[Before-and-after object lists]

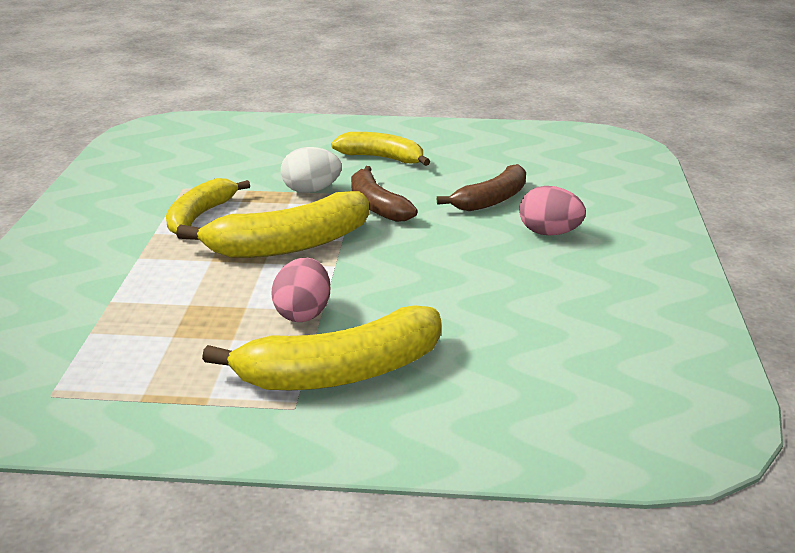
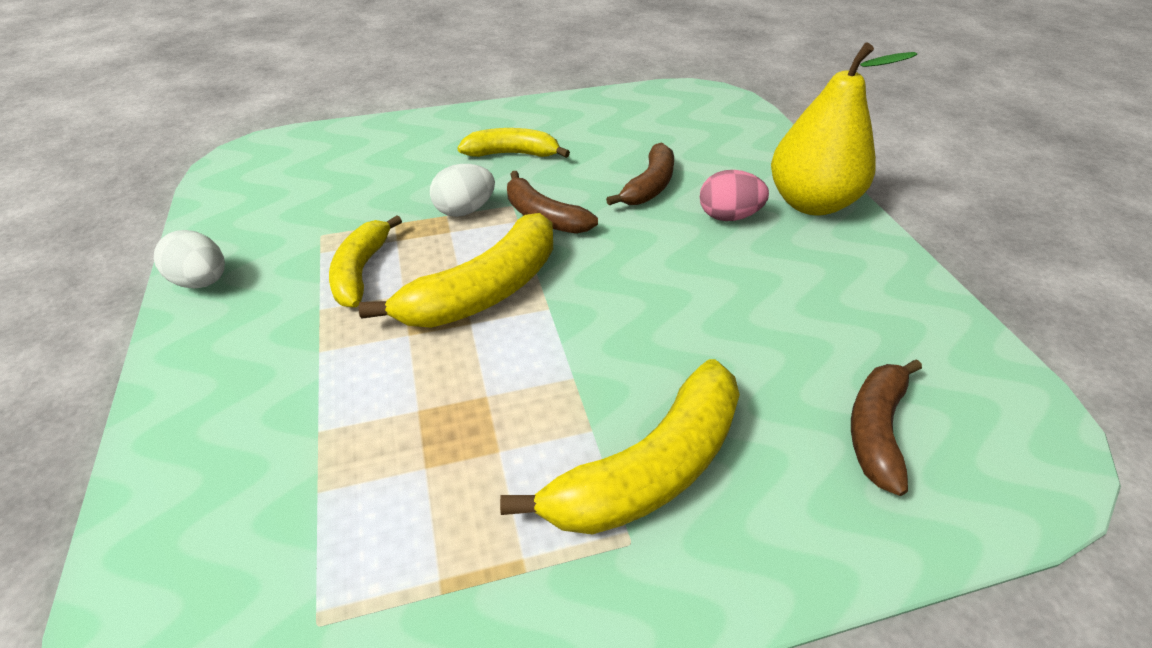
camera: 20 degrees left, 15 degrees up
(78, 201) = (202, 281): none -> white egg
(303, 313) = (556, 388): pink egg -> none
(556, 392) = (876, 430): none -> brown banana
(642, 237) = (811, 203): none -> yellow pear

**WHAT THE TASK ASKS:** Output an exact copy of the lines from the one holding "(303, 313) = (556, 388): pink egg -> none" to the last line of the data, inclusive, and nothing beyond that range.

**SOLUTION BELOW:**
(303, 313) = (556, 388): pink egg -> none
(556, 392) = (876, 430): none -> brown banana
(642, 237) = (811, 203): none -> yellow pear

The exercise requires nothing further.